__Job item__:
Produce an exact transcription of the data, with the images left out.

[Satellite images with object points]
—————

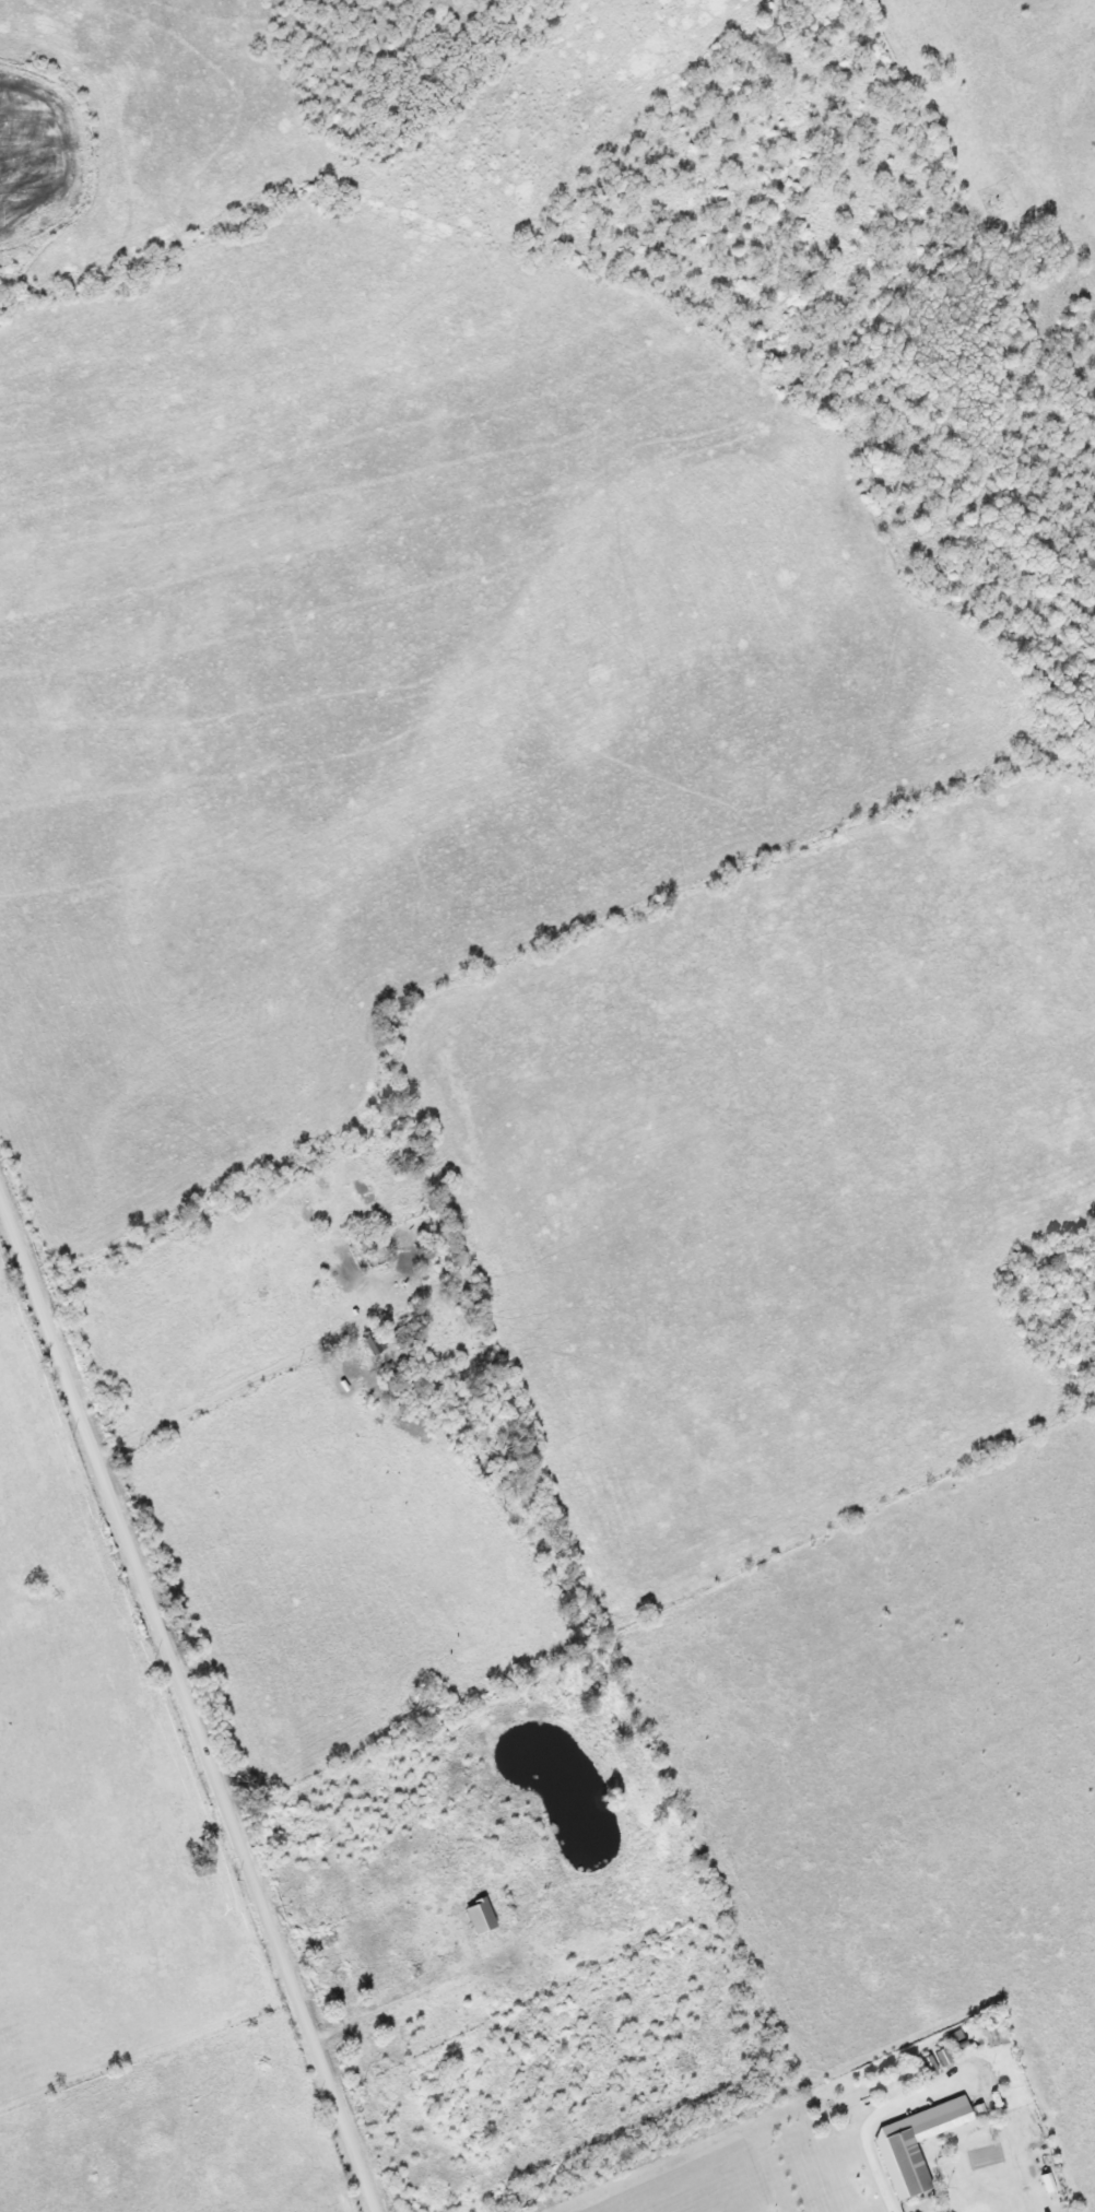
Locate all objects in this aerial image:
building: (370, 1343)
road: (220, 1396)
road: (186, 1709)
building: (476, 1917)
building: (940, 2058)
road: (862, 2136)
building: (912, 2144)

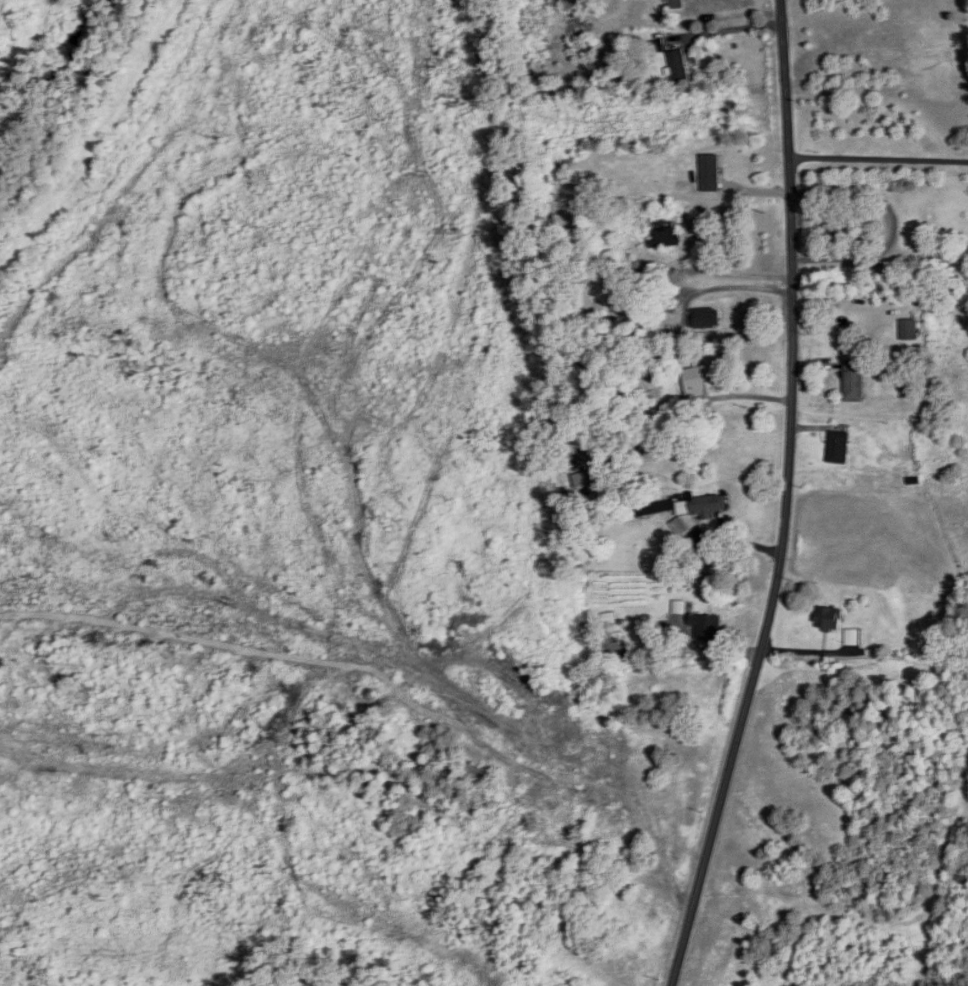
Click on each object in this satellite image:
building: (676, 4)
road: (727, 29)
building: (679, 65)
road: (878, 157)
building: (928, 227)
building: (667, 233)
road: (793, 314)
building: (704, 319)
building: (909, 330)
building: (701, 381)
building: (854, 382)
building: (839, 448)
building: (686, 507)
building: (681, 526)
building: (828, 618)
building: (707, 626)
building: (852, 636)
road: (719, 806)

—————

__Problem solution__:
Locate all objects in this aerial image:
building: (370, 1343)
road: (220, 1396)
road: (186, 1709)
building: (476, 1917)
building: (940, 2058)
road: (862, 2136)
building: (912, 2144)

Click on each object in this satellite image:
building: (676, 4)
road: (727, 29)
building: (679, 65)
road: (878, 157)
building: (928, 227)
building: (667, 233)
road: (793, 314)
building: (704, 319)
building: (909, 330)
building: (701, 381)
building: (854, 382)
building: (839, 448)
building: (686, 507)
building: (681, 526)
building: (828, 618)
building: (707, 626)
building: (852, 636)
road: (719, 806)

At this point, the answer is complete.